----- Record extracts -----

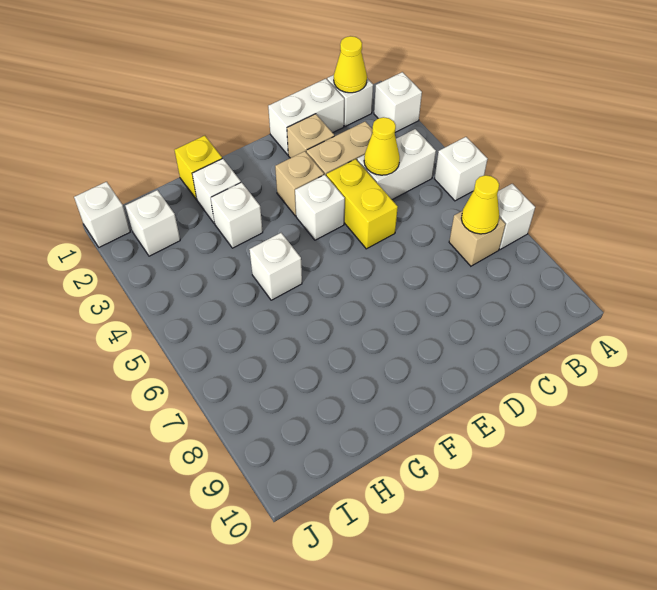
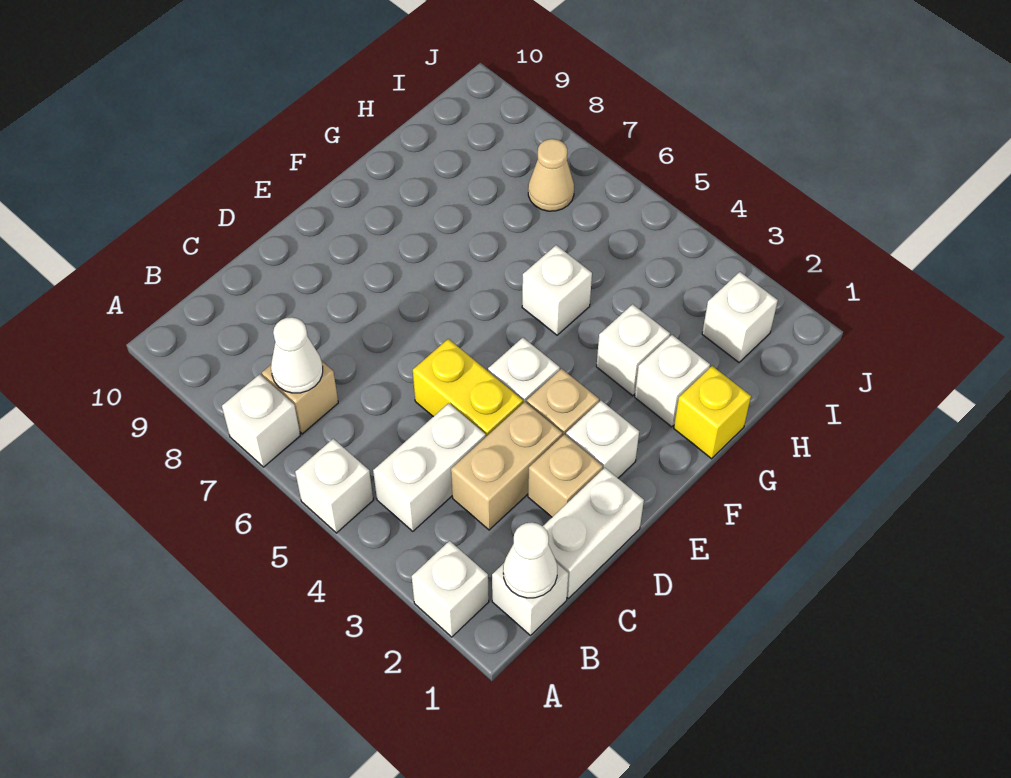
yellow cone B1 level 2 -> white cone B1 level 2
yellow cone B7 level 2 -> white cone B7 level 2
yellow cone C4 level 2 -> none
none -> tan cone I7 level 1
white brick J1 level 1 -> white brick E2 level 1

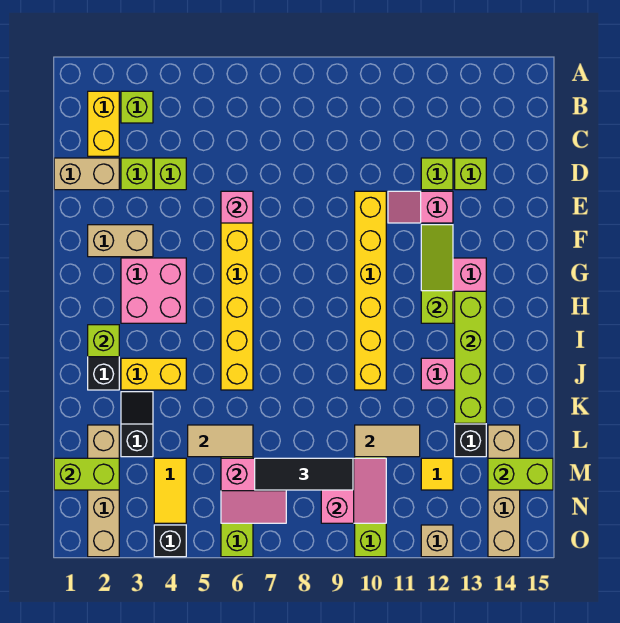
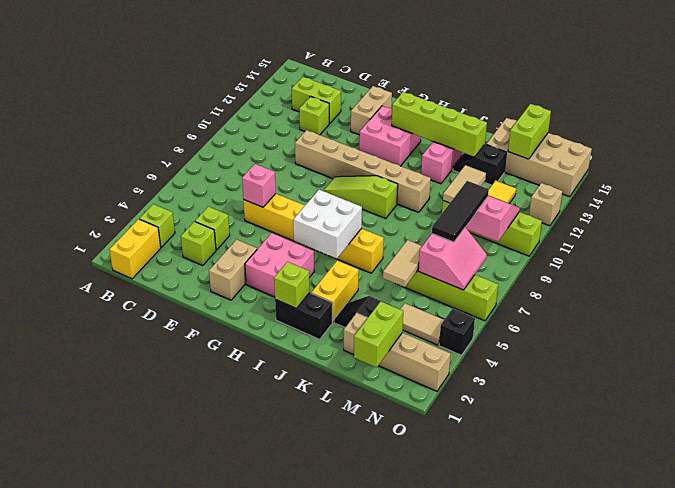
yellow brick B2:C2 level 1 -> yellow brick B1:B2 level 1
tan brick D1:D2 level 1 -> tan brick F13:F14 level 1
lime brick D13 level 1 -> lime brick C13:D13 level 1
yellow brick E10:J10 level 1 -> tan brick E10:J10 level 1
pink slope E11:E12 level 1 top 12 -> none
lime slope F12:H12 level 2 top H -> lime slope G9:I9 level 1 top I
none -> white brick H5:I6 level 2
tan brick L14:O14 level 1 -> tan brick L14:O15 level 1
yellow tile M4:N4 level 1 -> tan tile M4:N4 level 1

-----

> [Exercise]:
Pictures aside, restate all of the entries exactly.

> [Written response]:
yellow cone B1 level 2 -> white cone B1 level 2
yellow cone B7 level 2 -> white cone B7 level 2
yellow cone C4 level 2 -> none
none -> tan cone I7 level 1
white brick J1 level 1 -> white brick E2 level 1

yellow brick B2:C2 level 1 -> yellow brick B1:B2 level 1
tan brick D1:D2 level 1 -> tan brick F13:F14 level 1
lime brick D13 level 1 -> lime brick C13:D13 level 1
yellow brick E10:J10 level 1 -> tan brick E10:J10 level 1
pink slope E11:E12 level 1 top 12 -> none
lime slope F12:H12 level 2 top H -> lime slope G9:I9 level 1 top I
none -> white brick H5:I6 level 2
tan brick L14:O14 level 1 -> tan brick L14:O15 level 1
yellow tile M4:N4 level 1 -> tan tile M4:N4 level 1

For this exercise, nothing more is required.